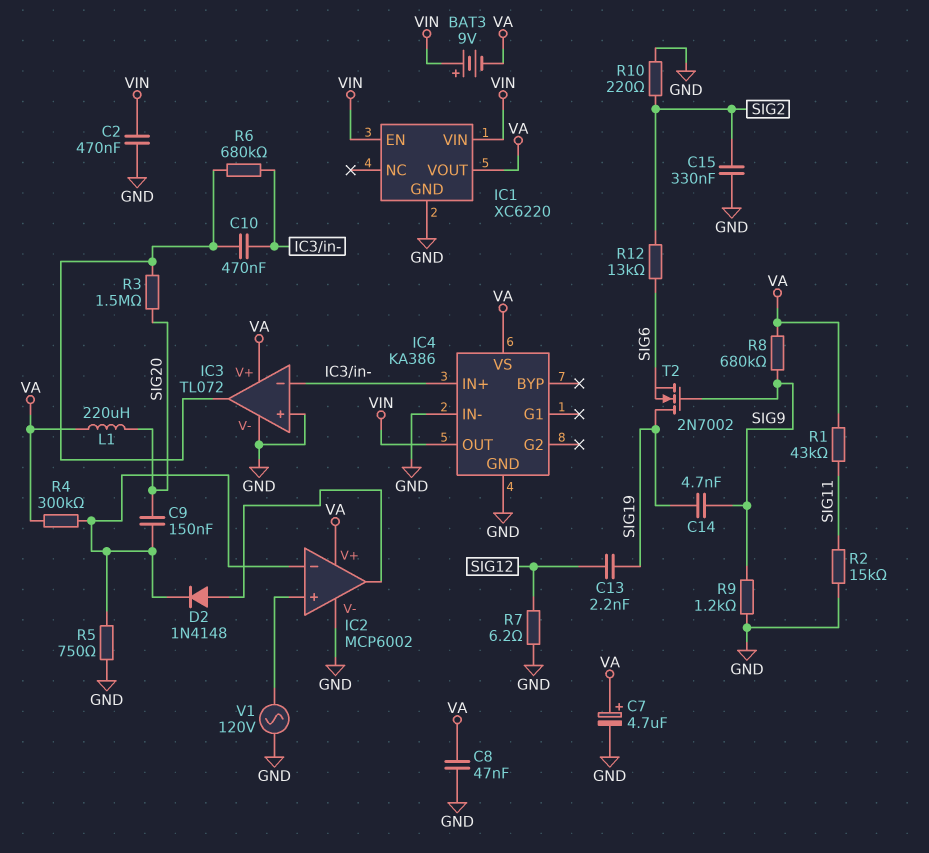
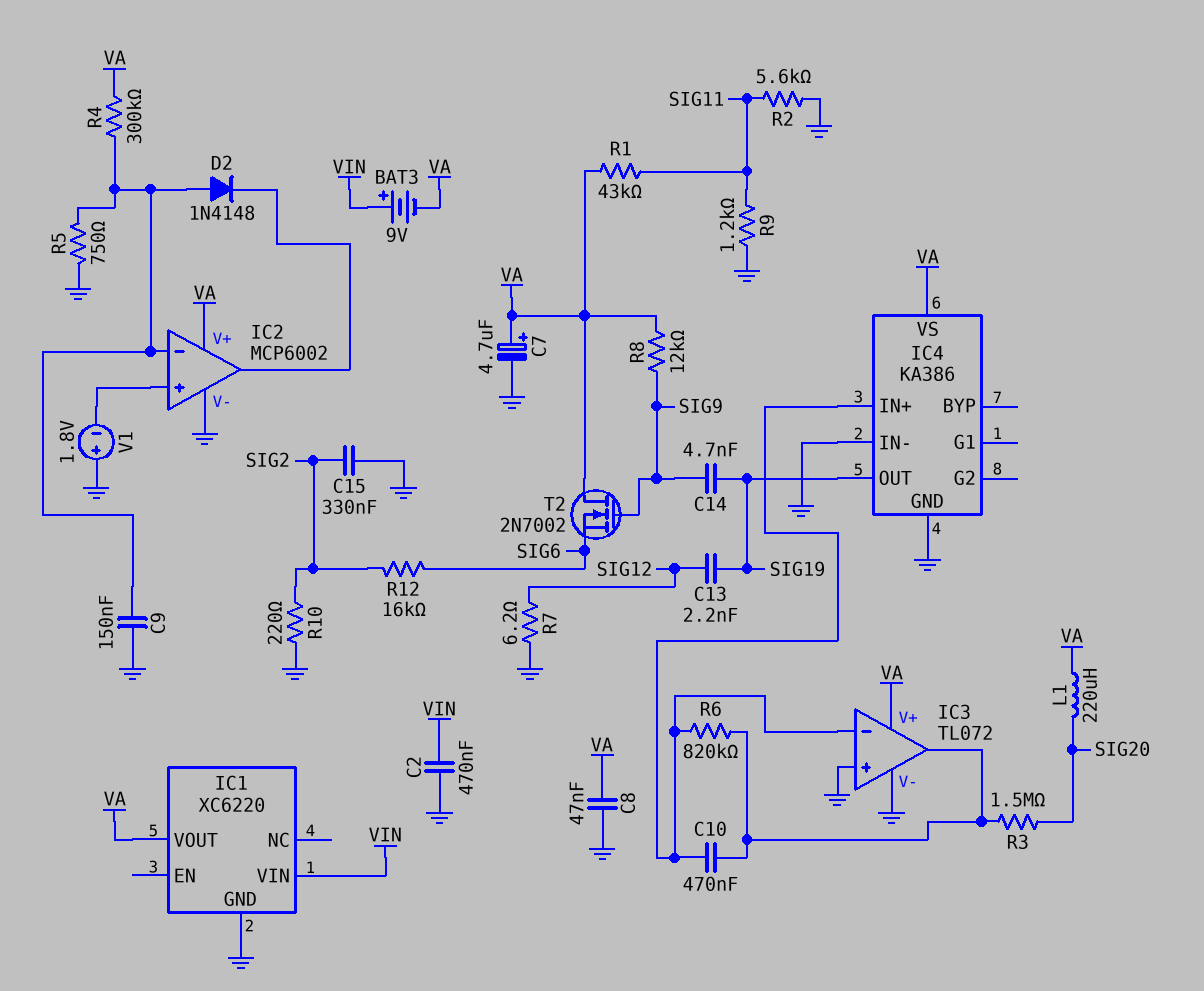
C9: 150nF (IC2/in-, SIG20) -> 150nF (GND, IC2/in-)
D2: diode 1N4148 (A IC2/out, K IC2/in-) -> diode 1N4148 (A IC2/in-, K IC2/out)
IC1 pin EN: VIN -> none
IC4 pin OUT: VIN -> SIG19
R2: 15k (GND, SIG11) -> 5.6k (GND, SIG11)
R6: 680k (IC3/in-, IC3/out) -> 820k (IC3/in-, IC3/out)
R8: 680k (SIG9, VA) -> 12k (SIG9, VA)
R9: 1.2k (GND, SIG9) -> 1.2k (GND, SIG11)
R12: 13k (SIG2, SIG6) -> 16k (SIG2, SIG6)
T2: NMOS 2N7002 (G SIG9, D SIG19, S SIG6) -> NMOS 2N7002 (G SIG9, D VA, S SIG6)
V1: AC 120V (GND, IC2/in+) -> 1.8V (plus GND, minus IC2/in+)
══════════
Work request: Copy out the entries exactly. No pictures.

Written solution:
C9: 150nF (IC2/in-, SIG20) -> 150nF (GND, IC2/in-)
D2: diode 1N4148 (A IC2/out, K IC2/in-) -> diode 1N4148 (A IC2/in-, K IC2/out)
IC1 pin EN: VIN -> none
IC4 pin OUT: VIN -> SIG19
R2: 15k (GND, SIG11) -> 5.6k (GND, SIG11)
R6: 680k (IC3/in-, IC3/out) -> 820k (IC3/in-, IC3/out)
R8: 680k (SIG9, VA) -> 12k (SIG9, VA)
R9: 1.2k (GND, SIG9) -> 1.2k (GND, SIG11)
R12: 13k (SIG2, SIG6) -> 16k (SIG2, SIG6)
T2: NMOS 2N7002 (G SIG9, D SIG19, S SIG6) -> NMOS 2N7002 (G SIG9, D VA, S SIG6)
V1: AC 120V (GND, IC2/in+) -> 1.8V (plus GND, minus IC2/in+)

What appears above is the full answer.